Task item: Leaving the pictures out, transcribe the records below exactly.
━━ Provided entries
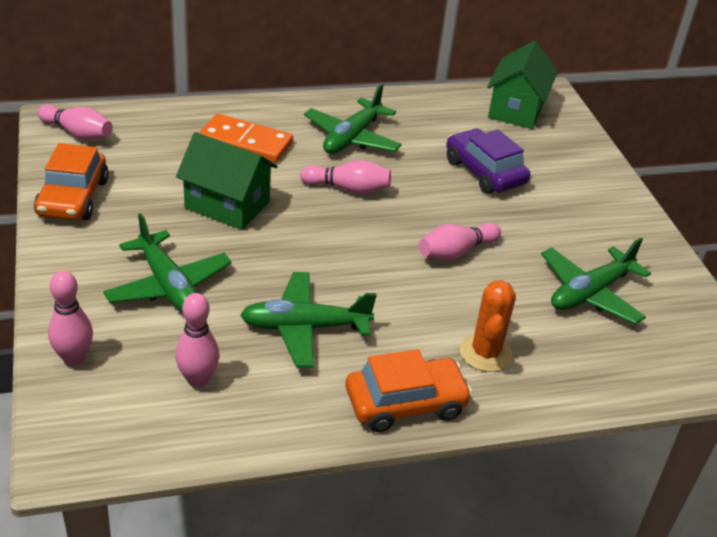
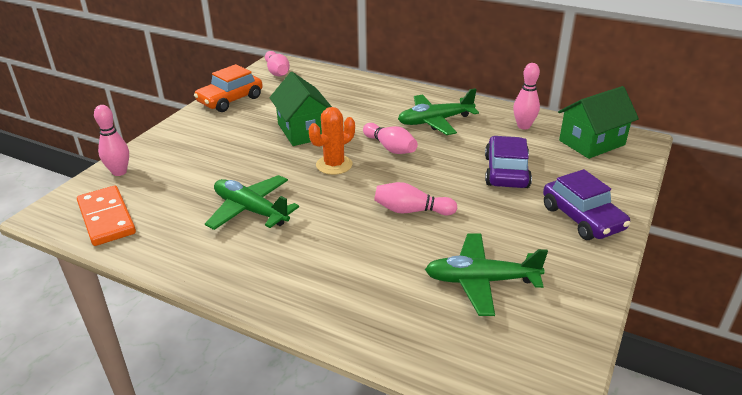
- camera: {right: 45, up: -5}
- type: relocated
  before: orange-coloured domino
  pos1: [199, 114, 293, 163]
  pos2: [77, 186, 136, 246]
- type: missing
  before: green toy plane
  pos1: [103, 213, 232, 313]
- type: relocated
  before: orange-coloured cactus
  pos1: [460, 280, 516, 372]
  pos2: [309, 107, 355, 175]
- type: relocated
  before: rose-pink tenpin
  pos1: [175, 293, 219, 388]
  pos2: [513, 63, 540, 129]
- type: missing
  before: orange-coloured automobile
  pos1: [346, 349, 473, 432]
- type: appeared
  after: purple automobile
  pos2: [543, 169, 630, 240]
━━━━
Answer to this exercise:
- camera: {right: 45, up: -5}
- type: relocated
  before: orange-coloured domino
  pos1: [199, 114, 293, 163]
  pos2: [77, 186, 136, 246]
- type: missing
  before: green toy plane
  pos1: [103, 213, 232, 313]
- type: relocated
  before: orange-coloured cactus
  pos1: [460, 280, 516, 372]
  pos2: [309, 107, 355, 175]
- type: relocated
  before: rose-pink tenpin
  pos1: [175, 293, 219, 388]
  pos2: [513, 63, 540, 129]
- type: missing
  before: orange-coloured automobile
  pos1: [346, 349, 473, 432]
- type: appeared
  after: purple automobile
  pos2: [543, 169, 630, 240]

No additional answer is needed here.